• Task directions:
Extract, from the records beneath this instruction, each line that contains the word "none".

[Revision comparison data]
^^^^^^^^

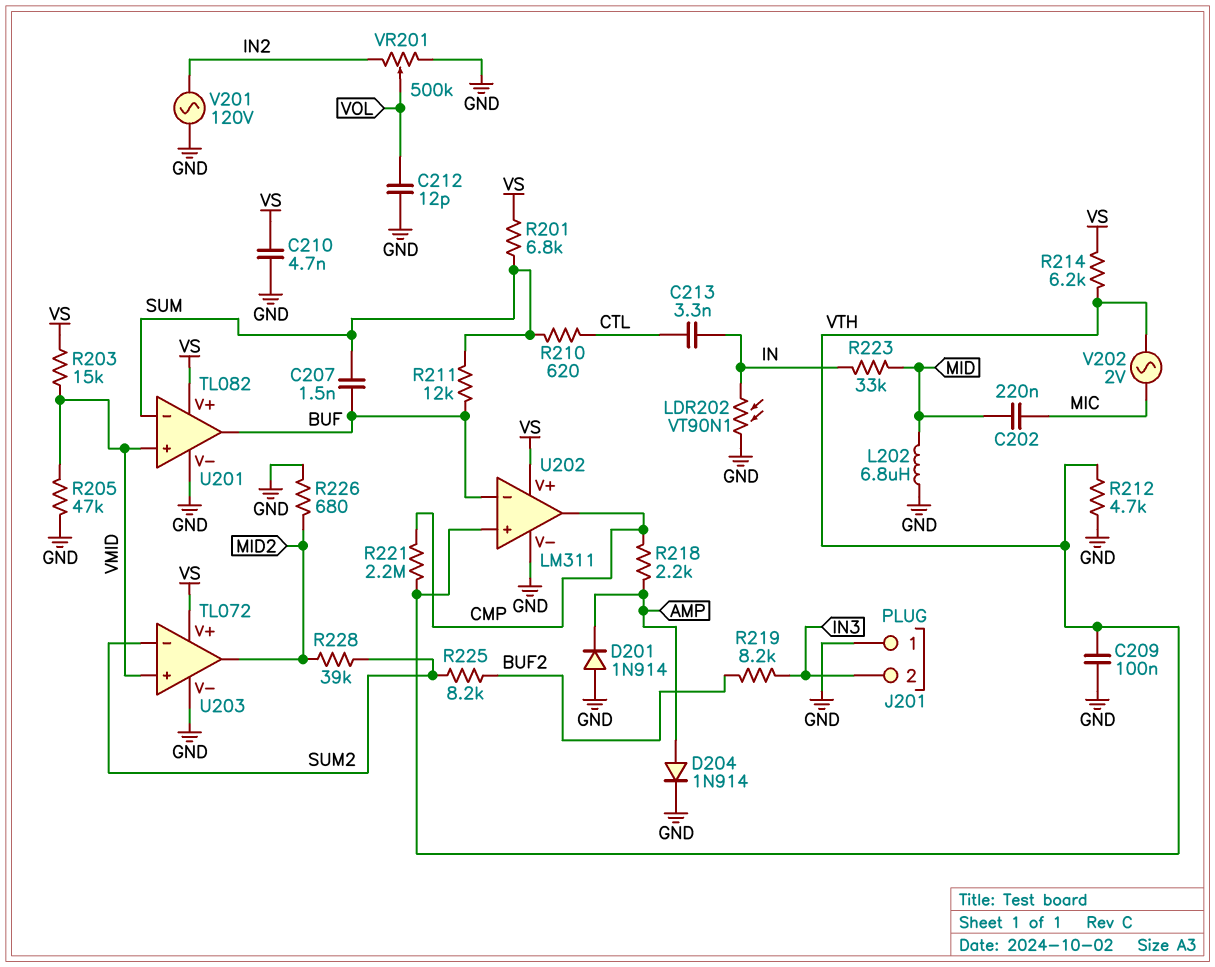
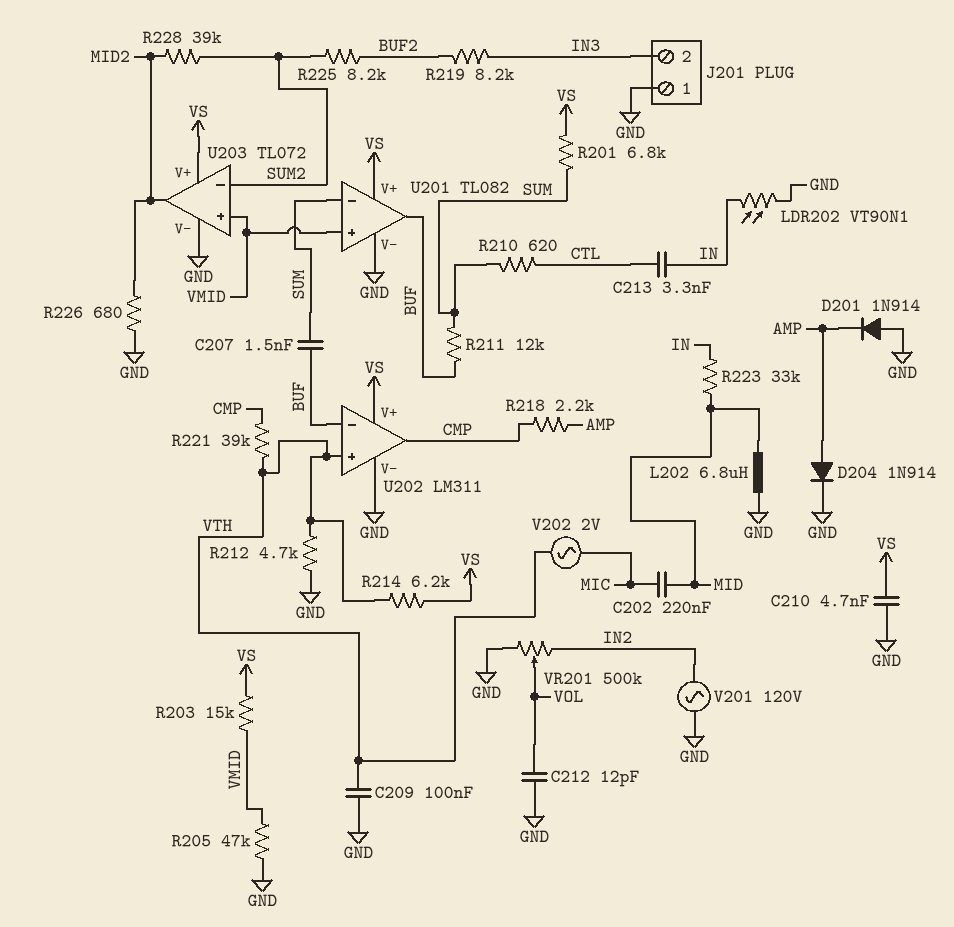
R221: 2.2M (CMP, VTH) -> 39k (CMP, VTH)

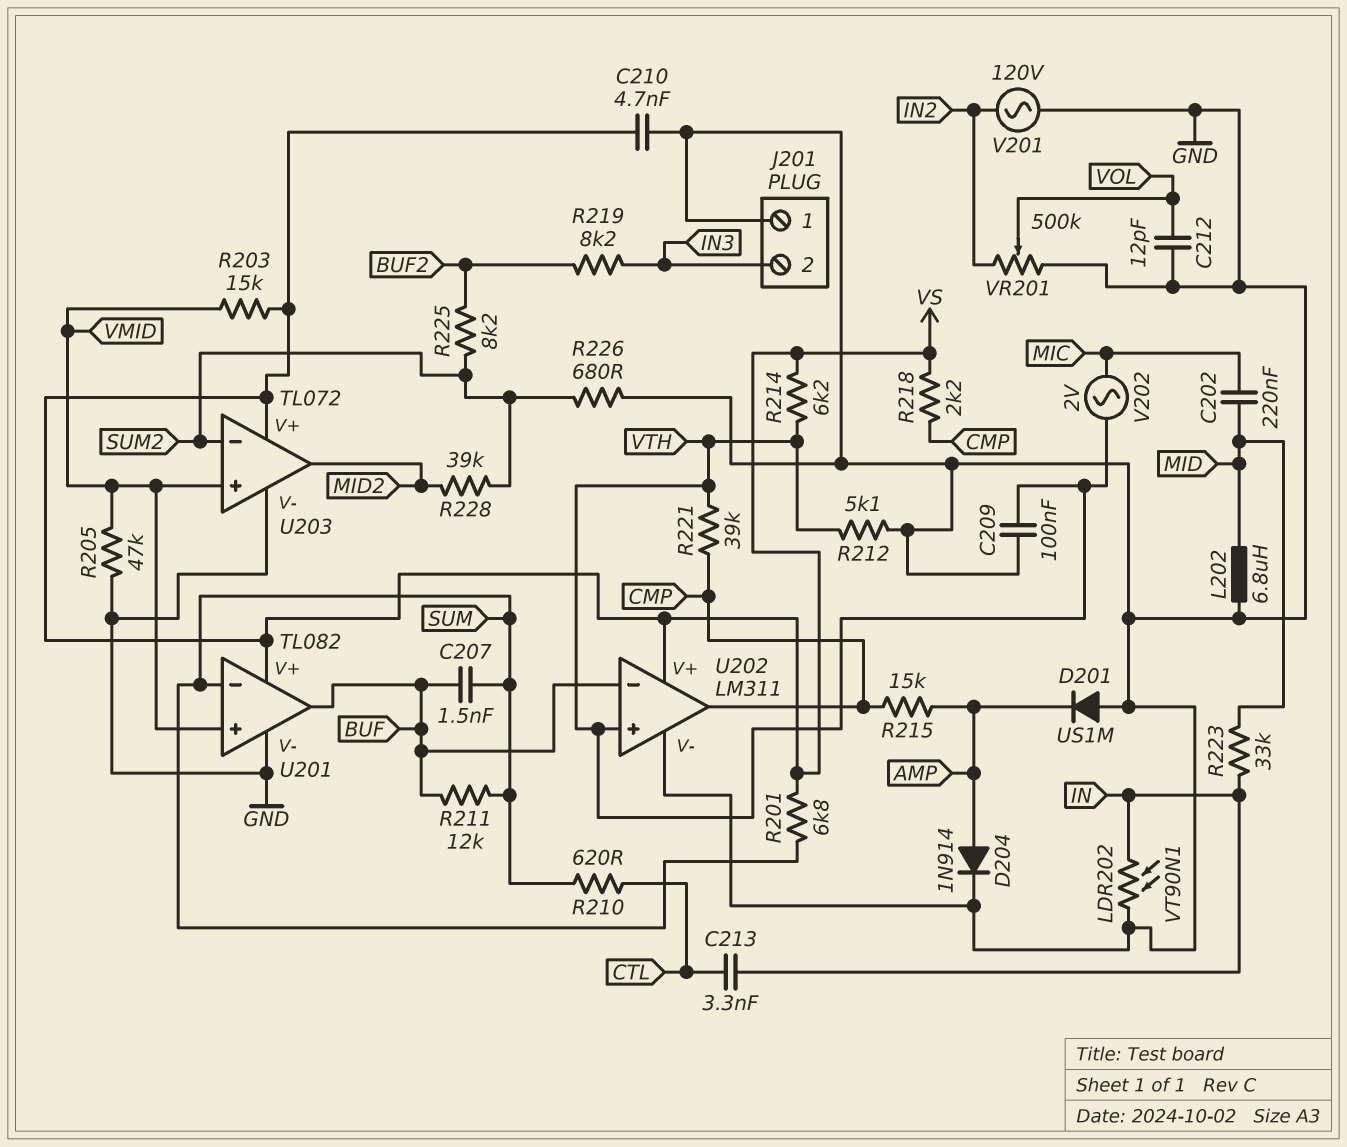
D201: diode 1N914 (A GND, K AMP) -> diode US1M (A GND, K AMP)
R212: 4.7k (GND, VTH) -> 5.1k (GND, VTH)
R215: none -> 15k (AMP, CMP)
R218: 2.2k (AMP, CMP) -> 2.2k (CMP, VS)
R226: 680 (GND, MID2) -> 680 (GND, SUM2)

^^^^^^^^

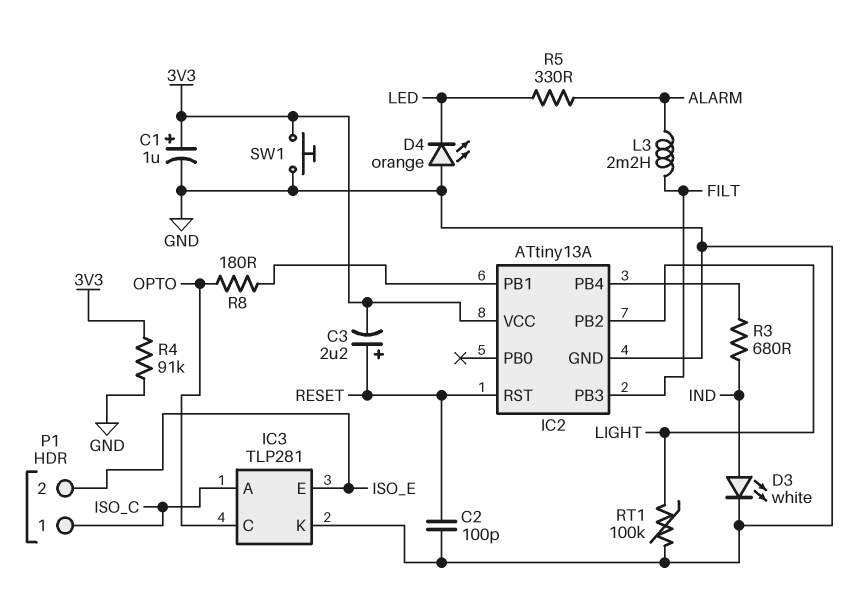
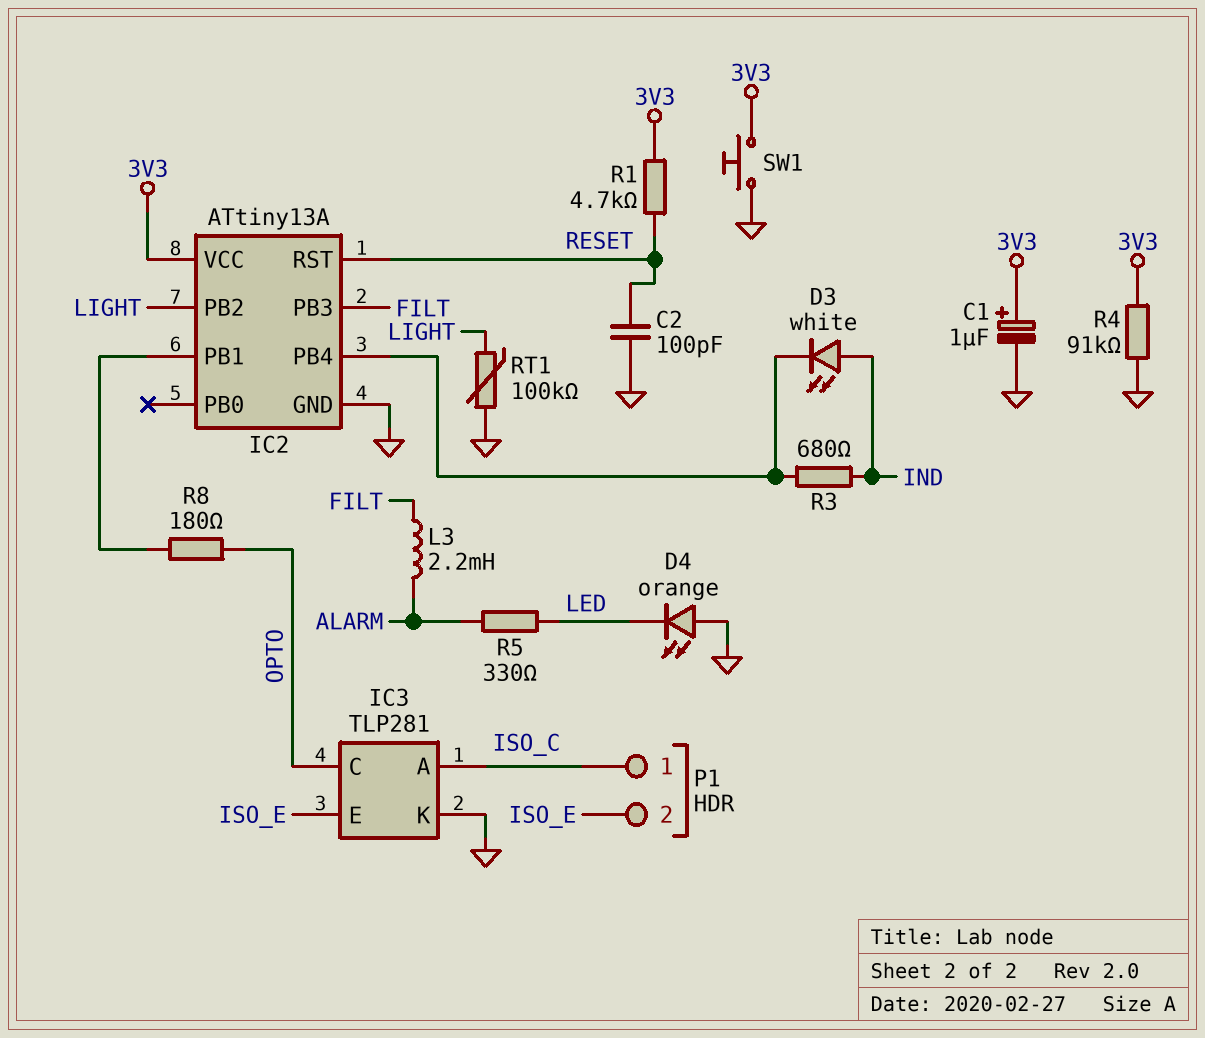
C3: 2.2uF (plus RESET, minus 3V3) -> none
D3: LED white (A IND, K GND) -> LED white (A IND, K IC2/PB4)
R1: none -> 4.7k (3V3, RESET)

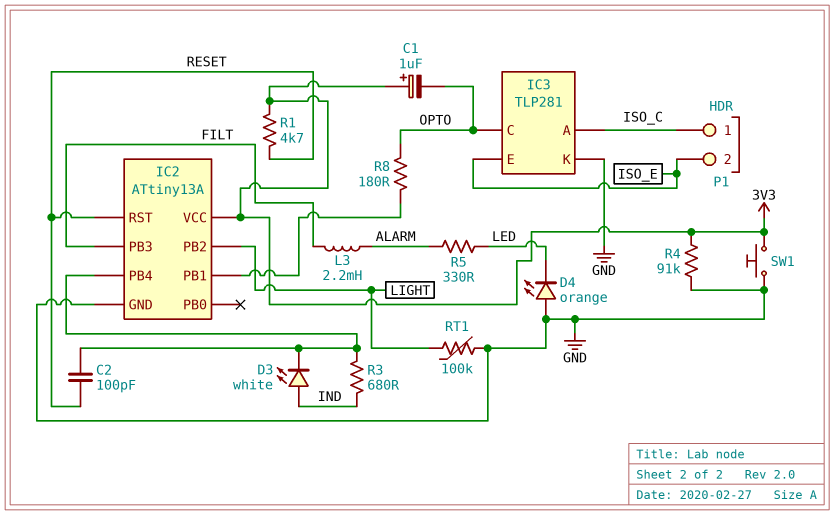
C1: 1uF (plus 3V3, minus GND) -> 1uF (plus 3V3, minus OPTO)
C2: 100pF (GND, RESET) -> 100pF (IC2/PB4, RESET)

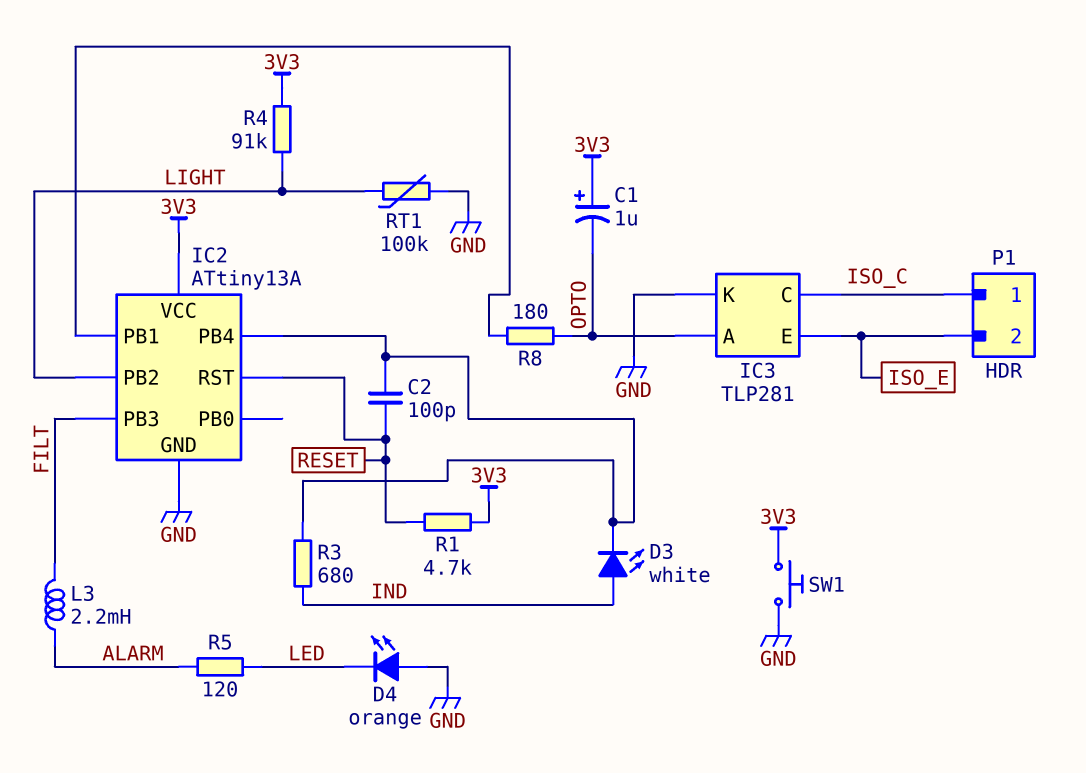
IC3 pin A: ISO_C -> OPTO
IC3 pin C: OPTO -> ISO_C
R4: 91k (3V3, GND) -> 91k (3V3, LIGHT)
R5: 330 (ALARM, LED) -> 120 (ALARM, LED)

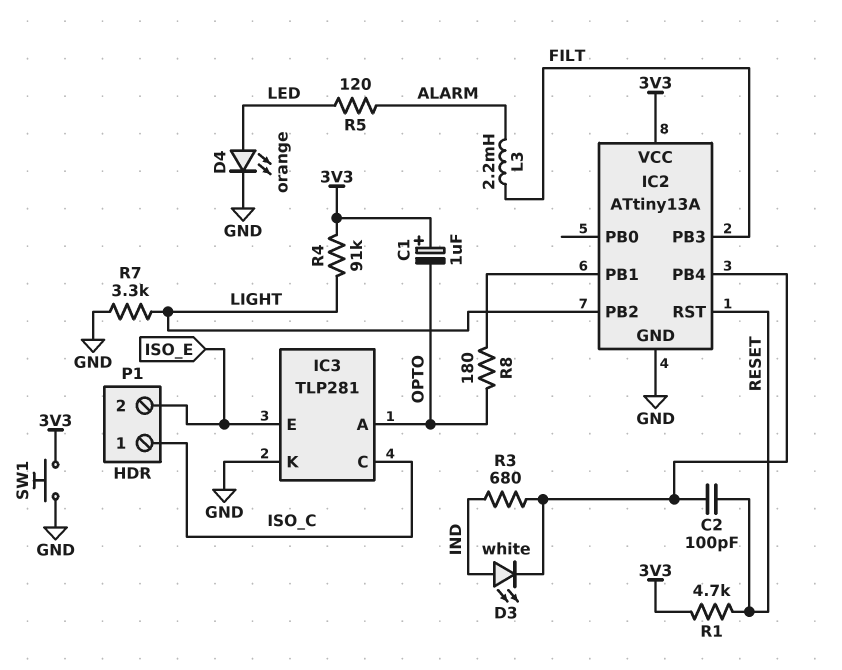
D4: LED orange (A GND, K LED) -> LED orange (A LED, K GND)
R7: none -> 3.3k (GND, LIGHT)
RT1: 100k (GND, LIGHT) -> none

^^^^^^^^

• Task result:
R215: none -> 15k (AMP, CMP)
C3: 2.2uF (plus RESET, minus 3V3) -> none
R1: none -> 4.7k (3V3, RESET)
R7: none -> 3.3k (GND, LIGHT)
RT1: 100k (GND, LIGHT) -> none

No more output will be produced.